Work request - Exactly the lines from the one containing "red apple: 5 -> 1" to the last line of the records, inclusive, are to be transcribed; include no others.

***** Extracted data *****

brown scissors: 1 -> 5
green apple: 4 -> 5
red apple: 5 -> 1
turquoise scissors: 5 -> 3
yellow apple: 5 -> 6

*****

Answer to the problem -
red apple: 5 -> 1
turquoise scissors: 5 -> 3
yellow apple: 5 -> 6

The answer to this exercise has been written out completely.